### Work task
Scan the entries for "RELAY". Every line that holds it is to be copied.

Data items

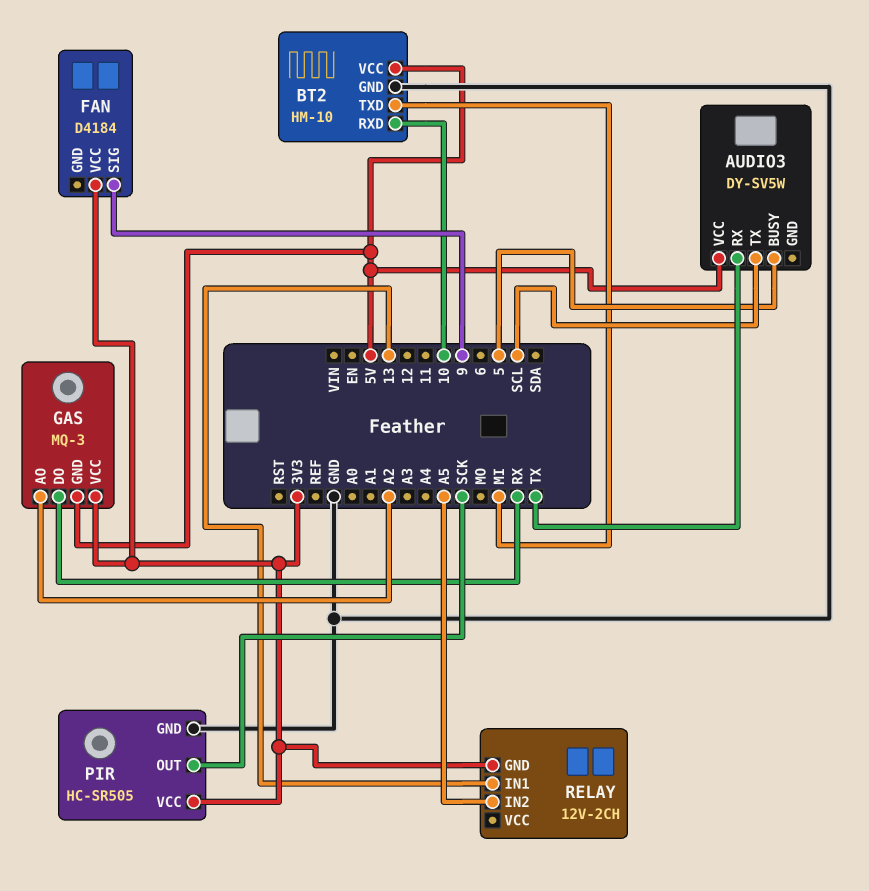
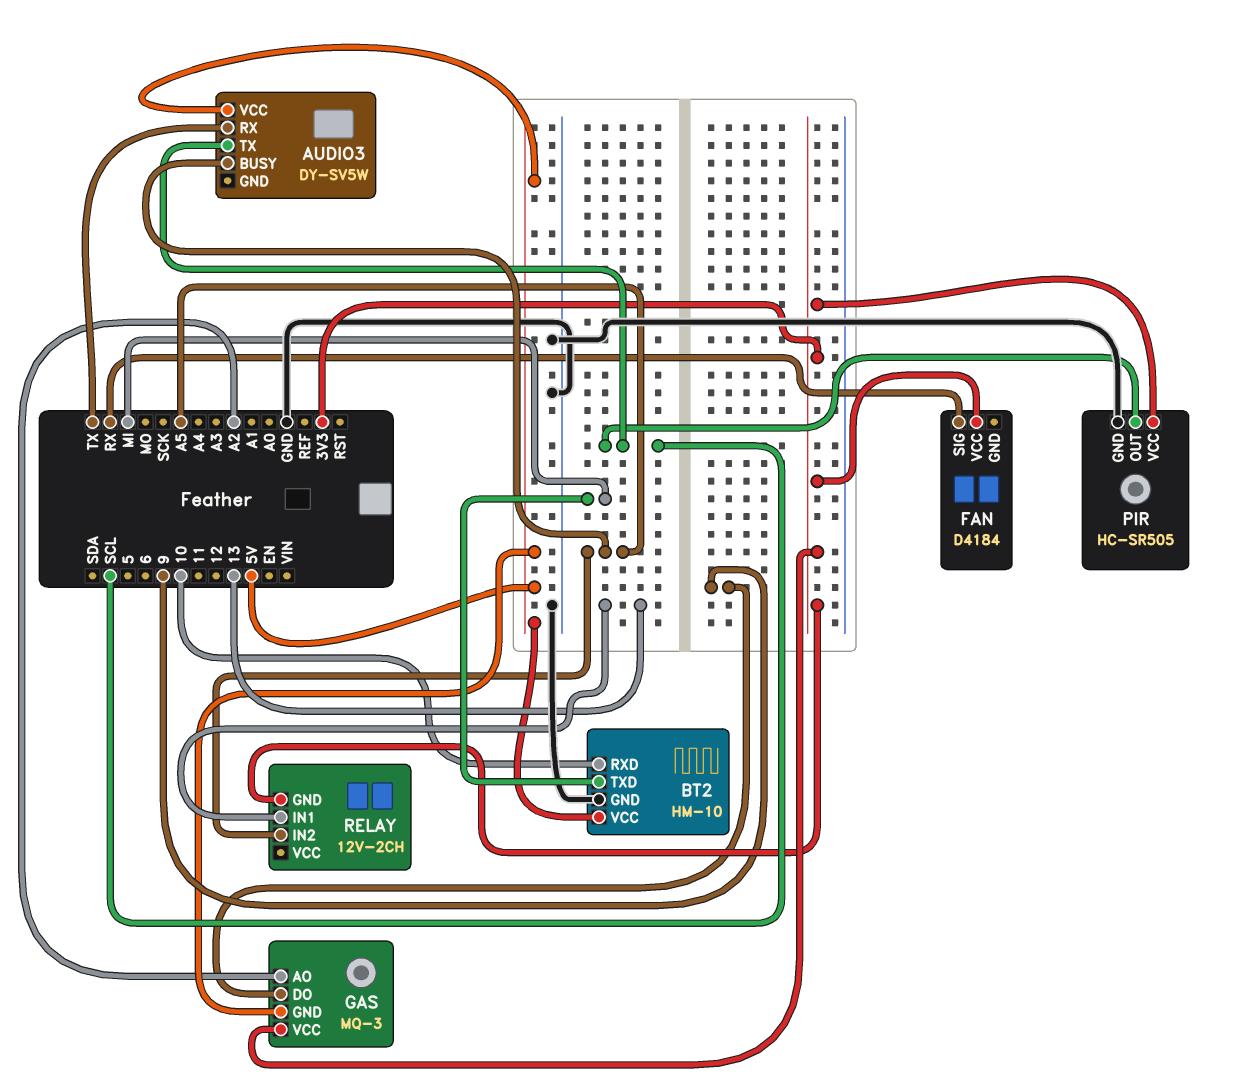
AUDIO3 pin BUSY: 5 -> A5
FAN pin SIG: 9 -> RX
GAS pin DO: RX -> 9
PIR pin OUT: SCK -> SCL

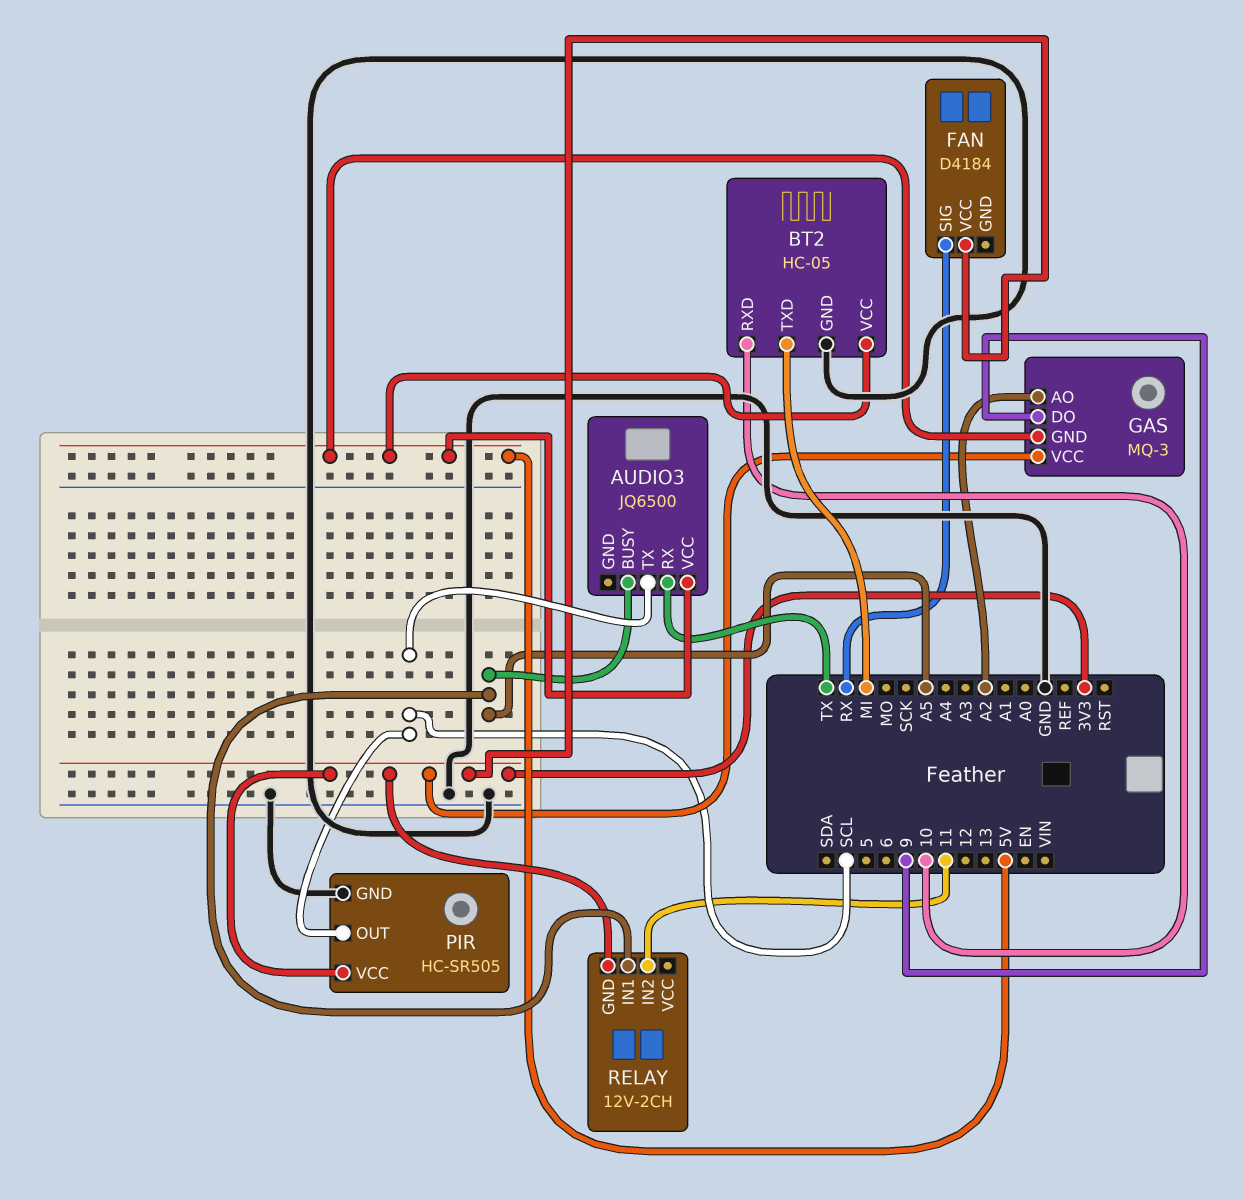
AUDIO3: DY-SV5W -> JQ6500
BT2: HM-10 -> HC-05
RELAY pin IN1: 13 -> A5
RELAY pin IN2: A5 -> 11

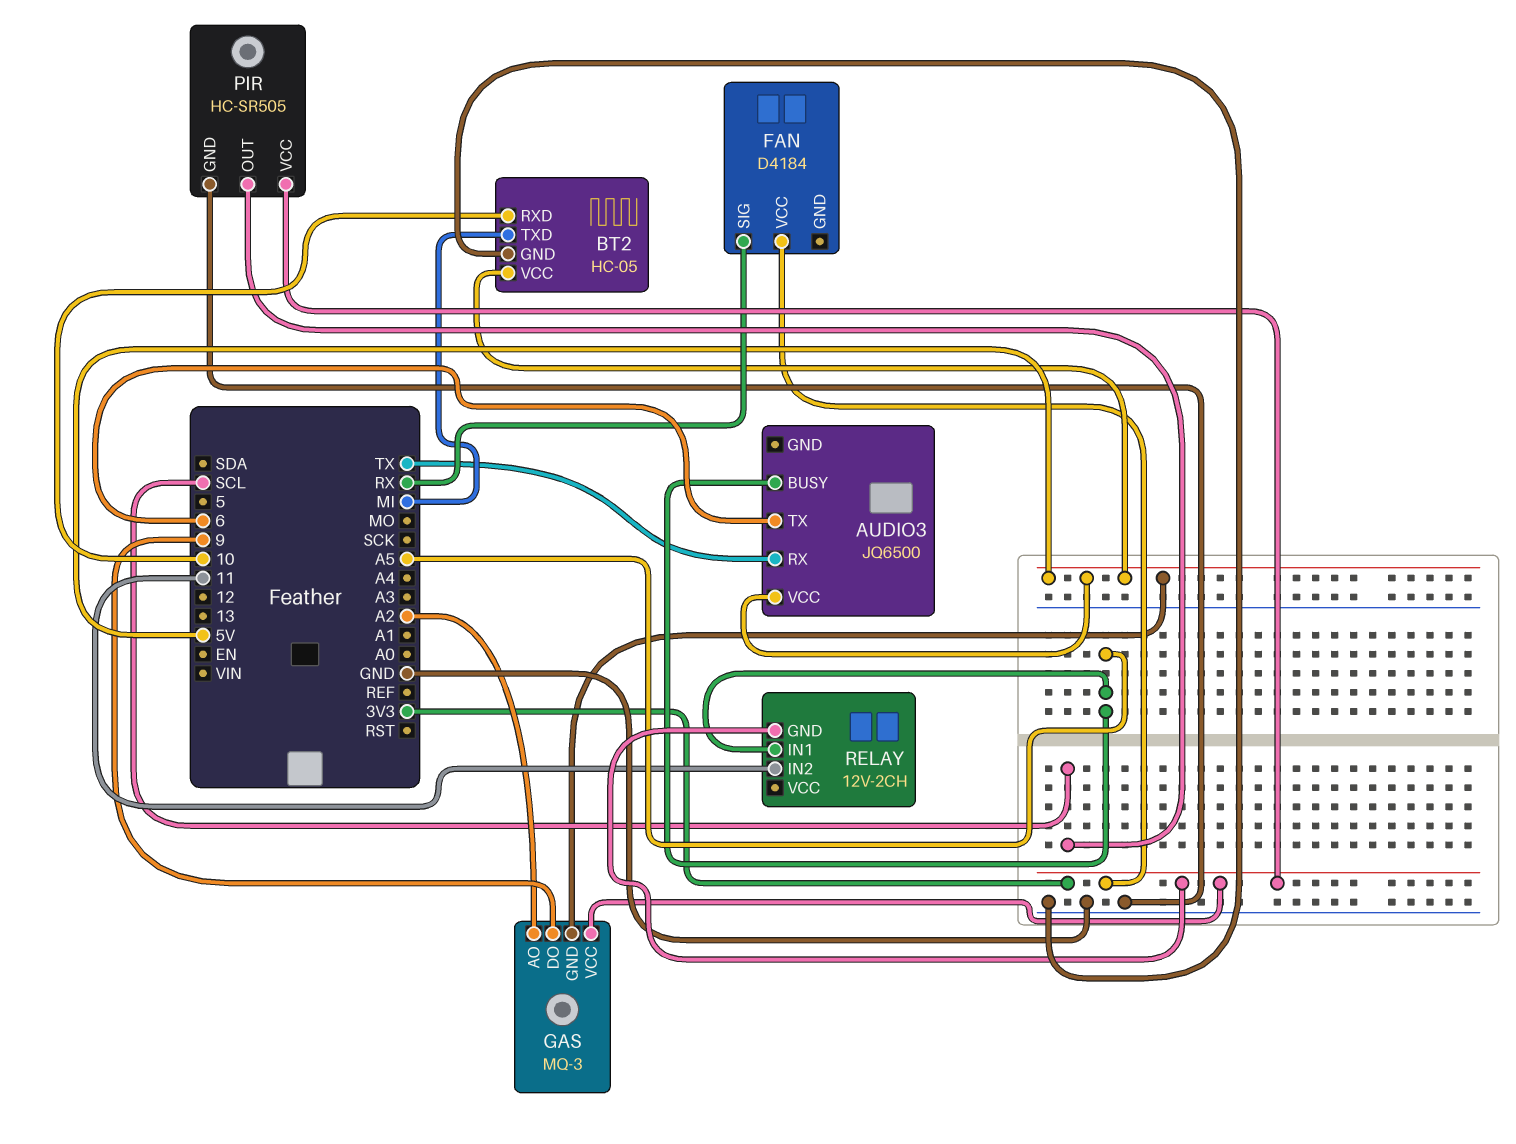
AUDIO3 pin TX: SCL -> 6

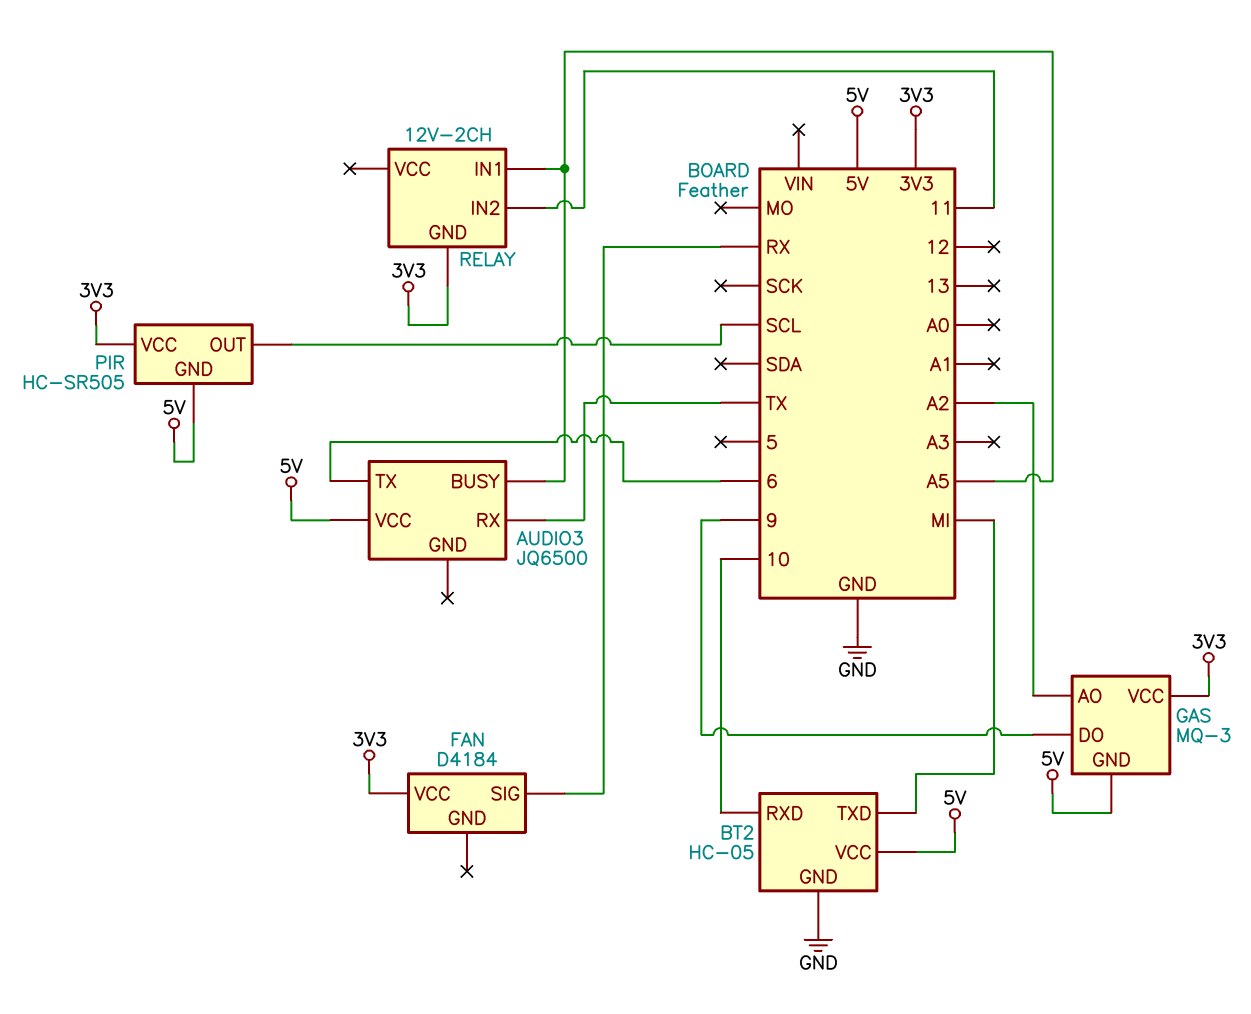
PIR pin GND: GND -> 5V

==

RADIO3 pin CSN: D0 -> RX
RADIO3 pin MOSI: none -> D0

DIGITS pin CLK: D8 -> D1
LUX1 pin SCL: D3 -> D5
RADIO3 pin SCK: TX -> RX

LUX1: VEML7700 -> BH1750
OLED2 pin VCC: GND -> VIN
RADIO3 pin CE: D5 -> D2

### Exercise answer
RELAY pin IN1: 13 -> A5
RELAY pin IN2: A5 -> 11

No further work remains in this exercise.